--- Directions for this task ---
Without its pictures, the listing below is to be transcribed exactly.
══ Source material ══
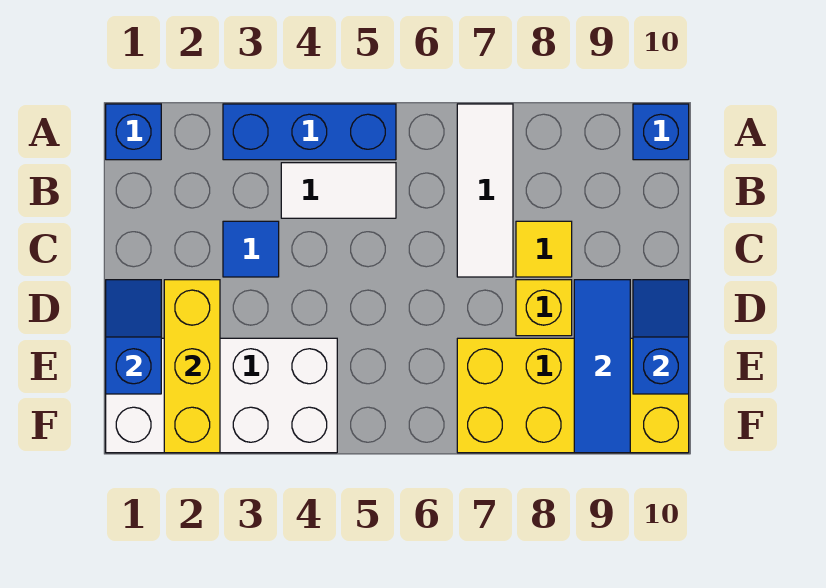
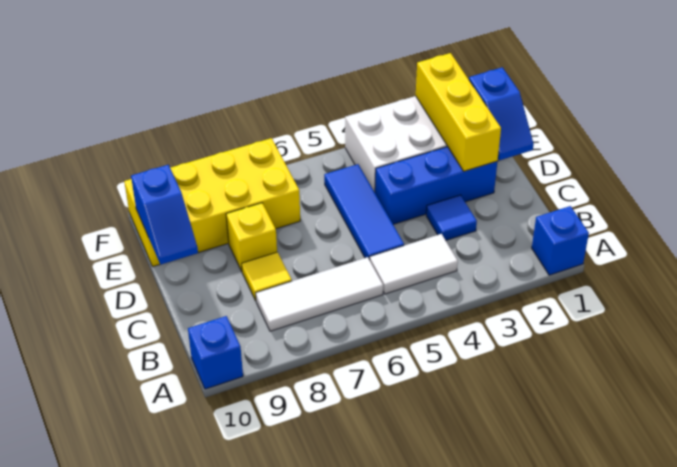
blue brick A3:A5 level 1 -> blue brick D2:D4 level 1
white tile A7:C7 level 1 -> white tile B6:B8 level 1
blue tile D9:F9 level 2 -> blue tile C5:E5 level 1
═══
--- The completed task ---
blue brick A3:A5 level 1 -> blue brick D2:D4 level 1
white tile A7:C7 level 1 -> white tile B6:B8 level 1
blue tile D9:F9 level 2 -> blue tile C5:E5 level 1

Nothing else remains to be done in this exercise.